Material provided:
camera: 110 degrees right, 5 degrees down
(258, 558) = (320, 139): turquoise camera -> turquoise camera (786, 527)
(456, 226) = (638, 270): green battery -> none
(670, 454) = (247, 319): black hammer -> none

Exercise:
Some lines contain the word "camera". Pull each one out of the listing.

Exercise response:
camera: 110 degrees right, 5 degrees down
(258, 558) = (320, 139): turquoise camera -> turquoise camera (786, 527)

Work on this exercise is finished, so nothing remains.